Top of Task material

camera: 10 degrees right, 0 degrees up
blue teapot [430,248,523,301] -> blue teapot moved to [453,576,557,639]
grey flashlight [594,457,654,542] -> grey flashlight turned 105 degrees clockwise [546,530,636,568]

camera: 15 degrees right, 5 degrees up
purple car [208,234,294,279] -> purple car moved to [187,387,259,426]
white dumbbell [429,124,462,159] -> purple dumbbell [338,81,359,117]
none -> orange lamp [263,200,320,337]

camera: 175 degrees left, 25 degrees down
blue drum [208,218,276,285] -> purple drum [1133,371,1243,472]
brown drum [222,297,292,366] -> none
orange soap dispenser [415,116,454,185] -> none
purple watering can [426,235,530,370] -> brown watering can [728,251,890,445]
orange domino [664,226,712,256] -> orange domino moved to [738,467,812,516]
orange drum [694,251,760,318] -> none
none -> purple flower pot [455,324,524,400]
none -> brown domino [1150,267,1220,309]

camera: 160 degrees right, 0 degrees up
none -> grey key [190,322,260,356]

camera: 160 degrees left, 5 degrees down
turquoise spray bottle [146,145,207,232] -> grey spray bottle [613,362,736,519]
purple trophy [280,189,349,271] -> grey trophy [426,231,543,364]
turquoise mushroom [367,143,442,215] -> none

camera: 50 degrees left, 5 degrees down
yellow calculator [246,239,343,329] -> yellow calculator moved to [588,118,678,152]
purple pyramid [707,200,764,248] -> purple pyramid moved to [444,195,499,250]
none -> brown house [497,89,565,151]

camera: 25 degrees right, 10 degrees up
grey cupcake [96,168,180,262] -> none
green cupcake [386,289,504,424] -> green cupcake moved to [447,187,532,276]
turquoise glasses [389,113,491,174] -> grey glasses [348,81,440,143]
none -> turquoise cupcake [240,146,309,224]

Bottom of Task material

*Activity*: All lines above from the one with "camera: 15 degrees right, 5 degrees up" to the one with "orange soap dispenser", inclusive, should be copied exactly, and no other lines.

*Result below*:
camera: 15 degrees right, 5 degrees up
purple car [208,234,294,279] -> purple car moved to [187,387,259,426]
white dumbbell [429,124,462,159] -> purple dumbbell [338,81,359,117]
none -> orange lamp [263,200,320,337]

camera: 175 degrees left, 25 degrees down
blue drum [208,218,276,285] -> purple drum [1133,371,1243,472]
brown drum [222,297,292,366] -> none
orange soap dispenser [415,116,454,185] -> none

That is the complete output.